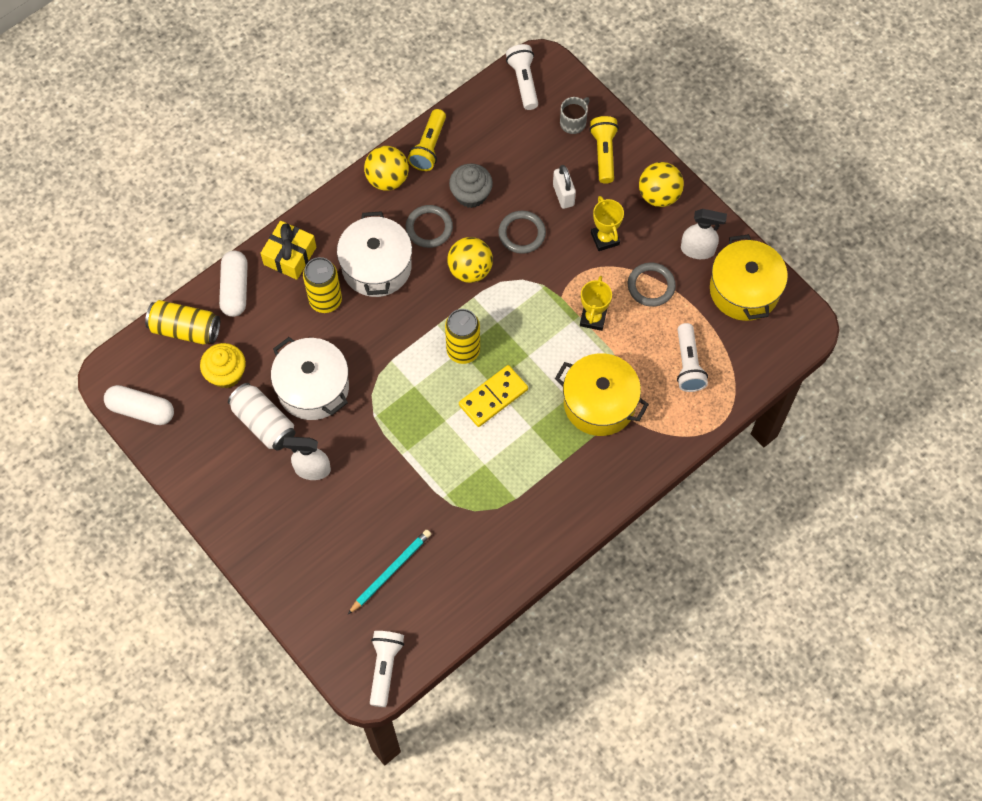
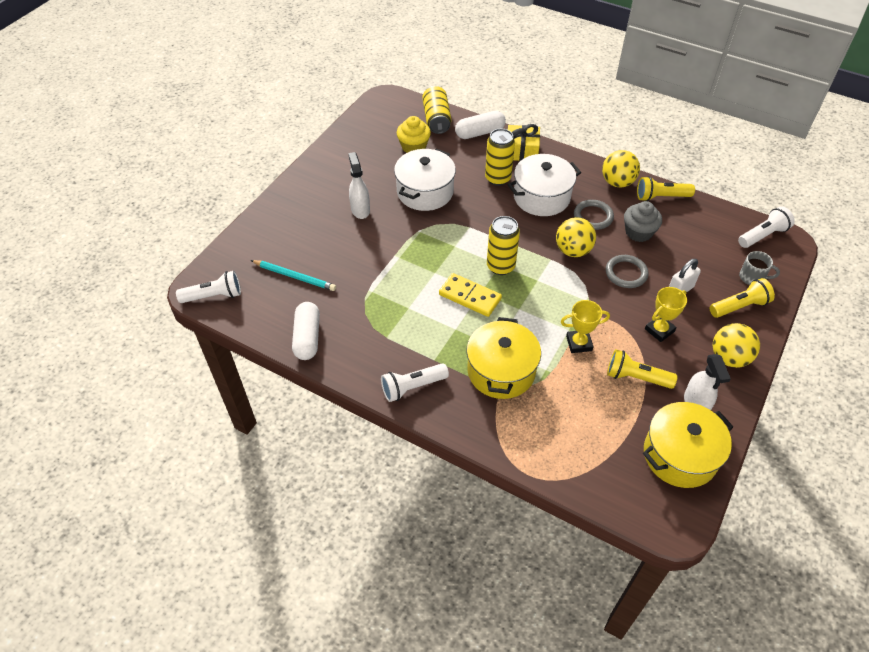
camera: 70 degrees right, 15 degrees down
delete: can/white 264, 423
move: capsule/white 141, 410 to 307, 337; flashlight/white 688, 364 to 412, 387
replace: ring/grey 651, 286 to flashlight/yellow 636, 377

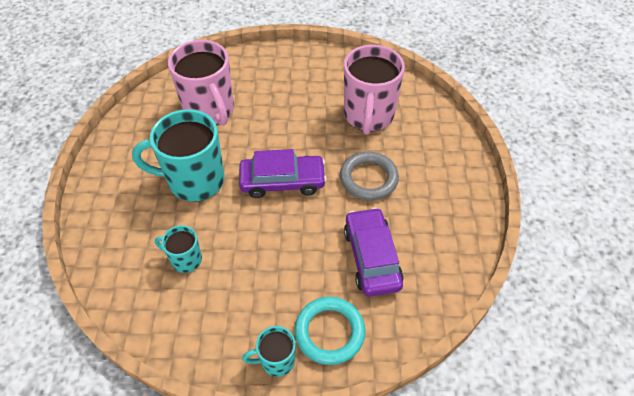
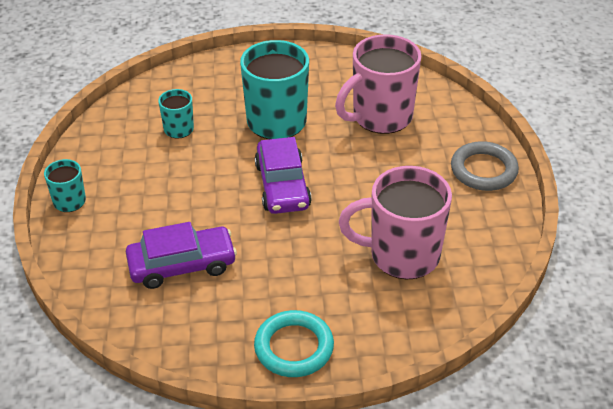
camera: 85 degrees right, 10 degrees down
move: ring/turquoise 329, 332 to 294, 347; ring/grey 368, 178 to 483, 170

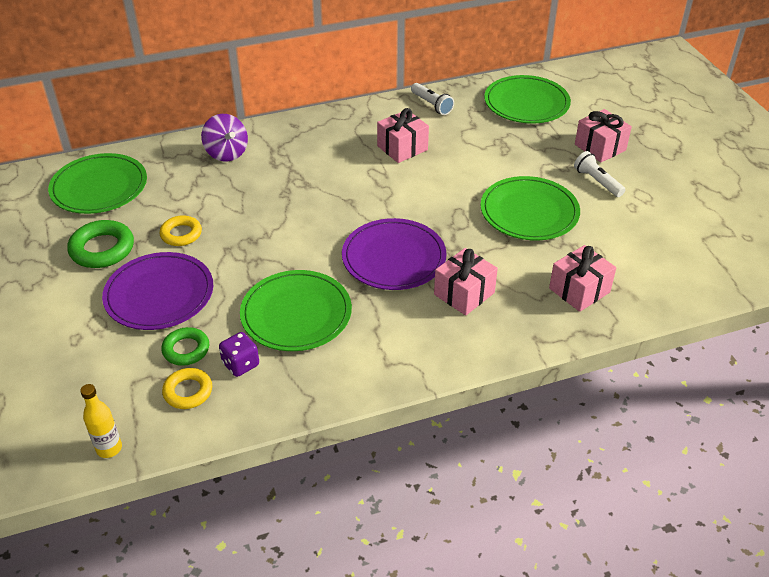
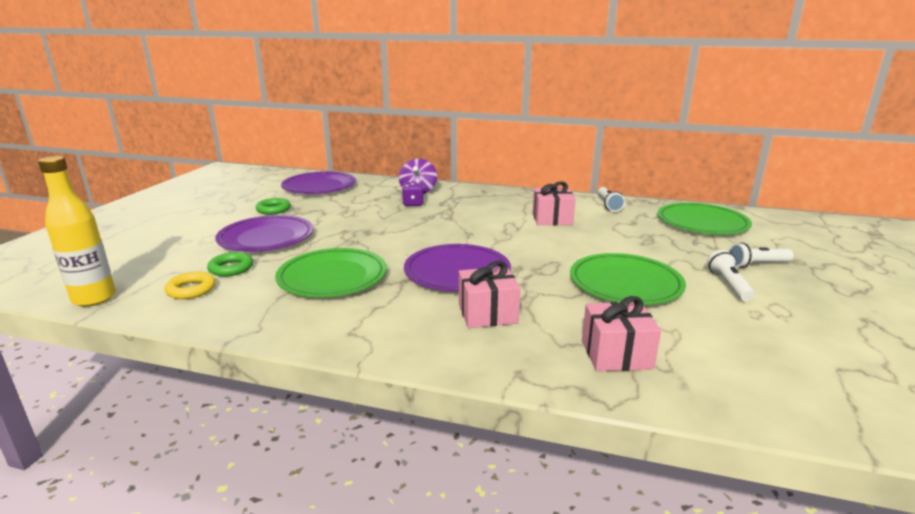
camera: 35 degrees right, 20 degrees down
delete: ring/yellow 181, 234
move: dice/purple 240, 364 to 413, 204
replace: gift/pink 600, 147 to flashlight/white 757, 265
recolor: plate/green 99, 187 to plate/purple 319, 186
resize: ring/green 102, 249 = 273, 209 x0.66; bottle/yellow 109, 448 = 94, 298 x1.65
--
* Exercise objective
This exercise calls for a verbatim output of the entries, pictures omitted.

* Response to this exercise
camera: 70 degrees right, 15 degrees down
delete: can/white 264, 423
move: capsule/white 141, 410 to 307, 337; flashlight/white 688, 364 to 412, 387
replace: ring/grey 651, 286 to flashlight/yellow 636, 377

camera: 85 degrees right, 10 degrees down
move: ring/turquoise 329, 332 to 294, 347; ring/grey 368, 178 to 483, 170

camera: 35 degrees right, 20 degrees down
delete: ring/yellow 181, 234
move: dice/purple 240, 364 to 413, 204
replace: gift/pink 600, 147 to flashlight/white 757, 265
recolor: plate/green 99, 187 to plate/purple 319, 186
resize: ring/green 102, 249 = 273, 209 x0.66; bottle/yellow 109, 448 = 94, 298 x1.65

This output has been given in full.